- Your instructions
Give back all of the data exactly as it stands, with the pictures removed.

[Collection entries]
****************

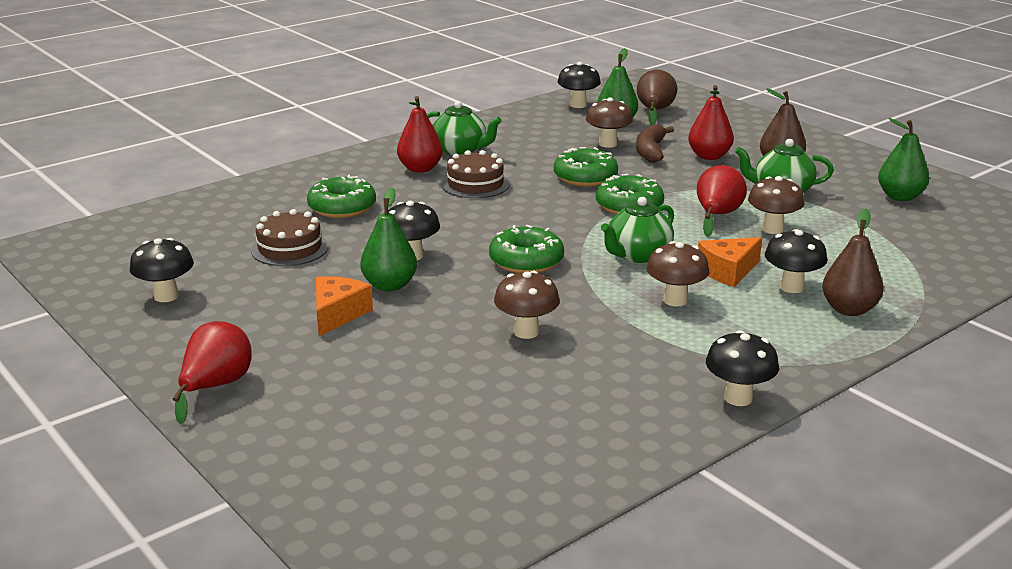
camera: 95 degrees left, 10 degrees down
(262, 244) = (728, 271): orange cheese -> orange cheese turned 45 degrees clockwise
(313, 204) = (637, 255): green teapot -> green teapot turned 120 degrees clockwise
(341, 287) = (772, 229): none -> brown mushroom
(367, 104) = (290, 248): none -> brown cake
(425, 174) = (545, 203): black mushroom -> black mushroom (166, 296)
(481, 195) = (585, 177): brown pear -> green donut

****************

- Exercise solution
camera: 95 degrees left, 10 degrees down
(262, 244) = (728, 271): orange cheese -> orange cheese turned 45 degrees clockwise
(313, 204) = (637, 255): green teapot -> green teapot turned 120 degrees clockwise
(341, 287) = (772, 229): none -> brown mushroom
(367, 104) = (290, 248): none -> brown cake
(425, 174) = (545, 203): black mushroom -> black mushroom (166, 296)
(481, 195) = (585, 177): brown pear -> green donut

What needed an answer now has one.